▶ DATA FOR PROCESSING

===

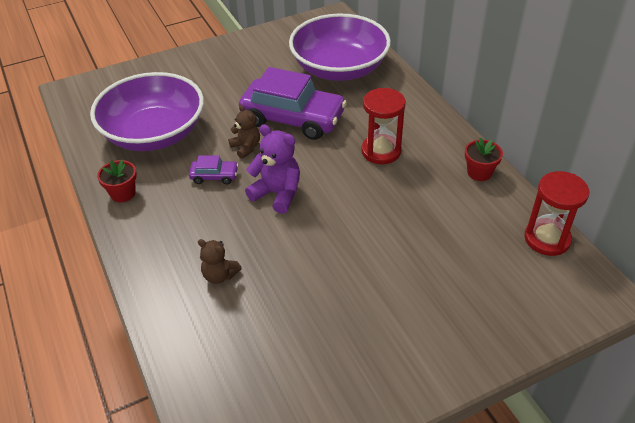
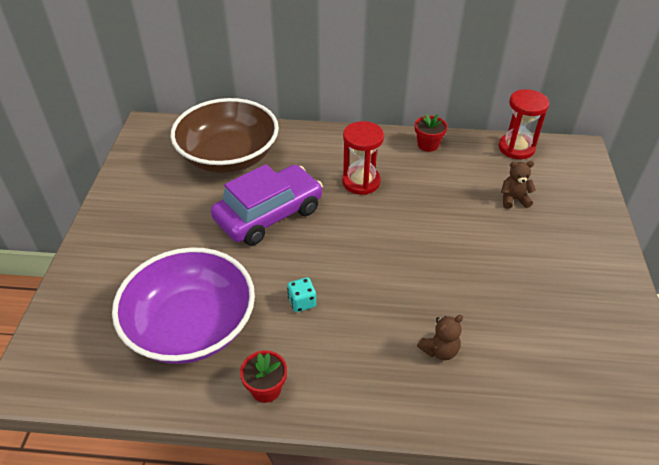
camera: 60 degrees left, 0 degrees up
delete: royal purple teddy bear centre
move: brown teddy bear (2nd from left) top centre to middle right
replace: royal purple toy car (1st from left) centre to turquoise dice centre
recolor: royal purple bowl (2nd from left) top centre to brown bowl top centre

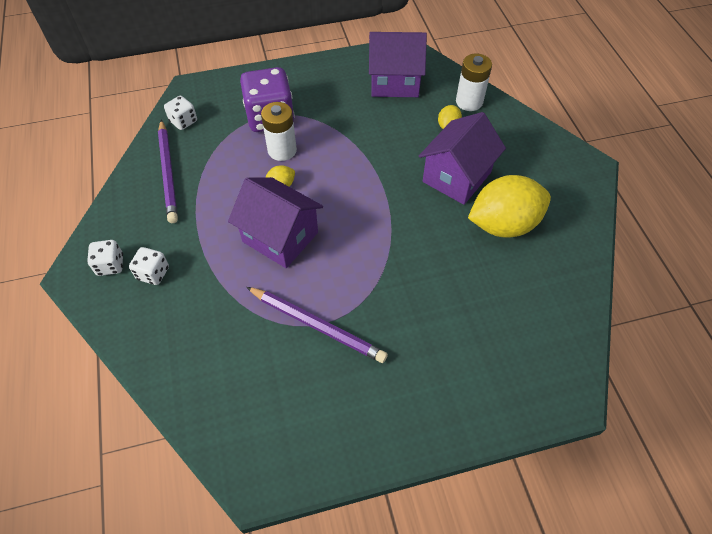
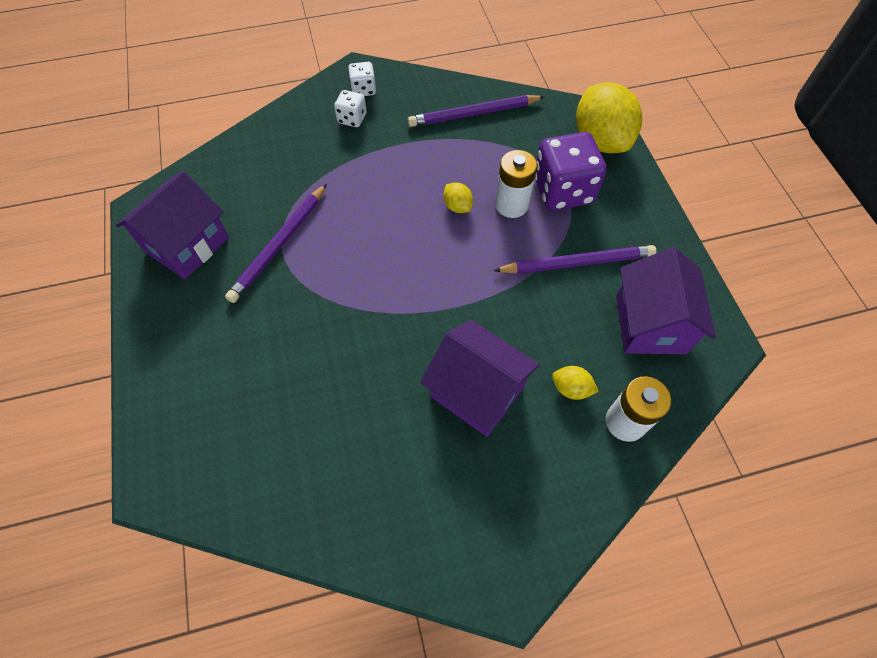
camera: 90 degrees right, 5 degrees up
delete: pure white dice (3rd from left) top left
insert: royal purple pencil (3rd from left) centre
move: yellow lemon (3rd from left) middle right to top right; royal purple toy house (1st from left) centre to middle left

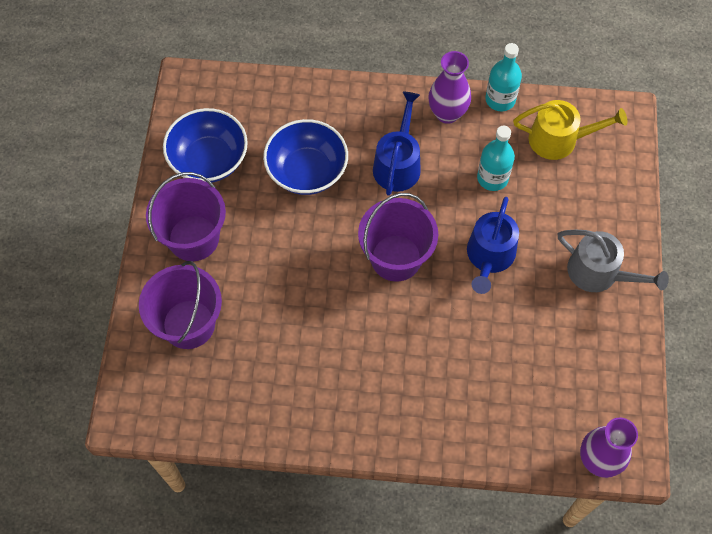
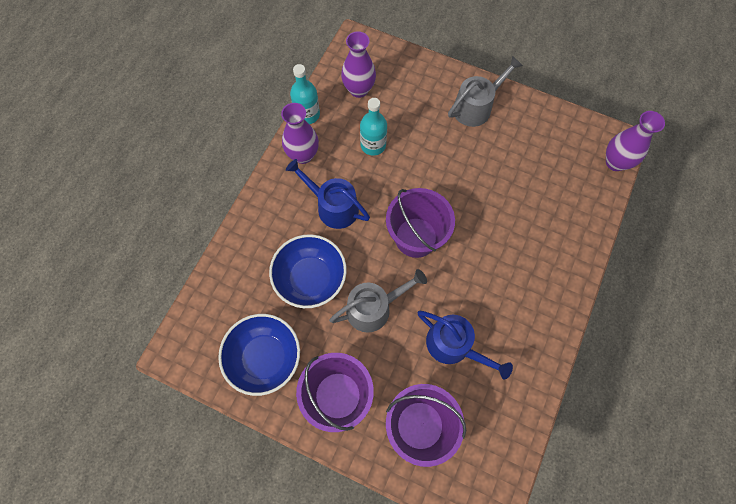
camera: 70 degrees left, 5 degrees up
insert: ash-grey sprinkling can (1st from left) centre
move: royal blue sprinkling can (2nd from left) middle right to bottom centre
replace: yellow sprinkling can top right to royal purple tall vase (2nd from left) top centre

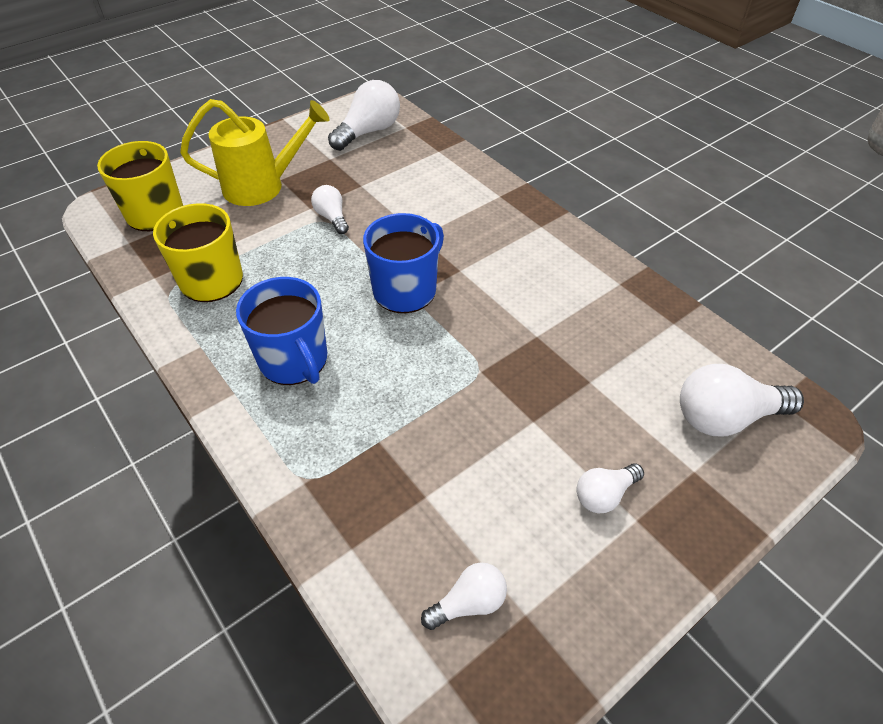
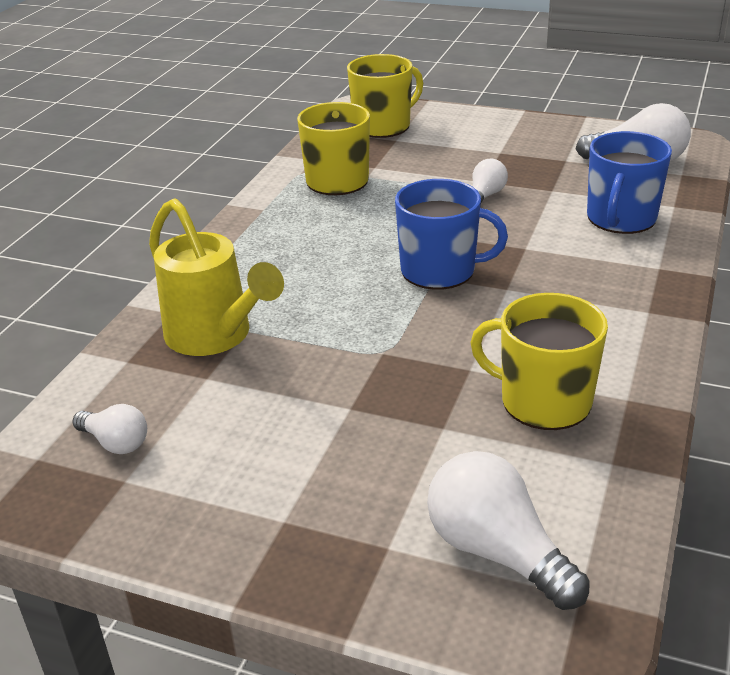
camera: 60 degrees right, 15 degrees down
delete: pure white lightbulb (4th from left) bottom right
insert: yellow coffee mug (3rd from left) middle right
move: yellow sprinkling can top left to middle left; royal blue coffee mug (1st from left in the first image) middle left to royal blue coffee mug (2nd from left) top right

===

▶ TASK INSTRUCTIONS
Only the lines from the one with "camera: 70 degrees left, 5 degrees up" through the end of the listing should be transcribed, exactly and without pictures.

▶ ANSWER FOR THE TASK
camera: 70 degrees left, 5 degrees up
insert: ash-grey sprinkling can (1st from left) centre
move: royal blue sprinkling can (2nd from left) middle right to bottom centre
replace: yellow sprinkling can top right to royal purple tall vase (2nd from left) top centre

camera: 60 degrees right, 15 degrees down
delete: pure white lightbulb (4th from left) bottom right
insert: yellow coffee mug (3rd from left) middle right
move: yellow sprinkling can top left to middle left; royal blue coffee mug (1st from left in the first image) middle left to royal blue coffee mug (2nd from left) top right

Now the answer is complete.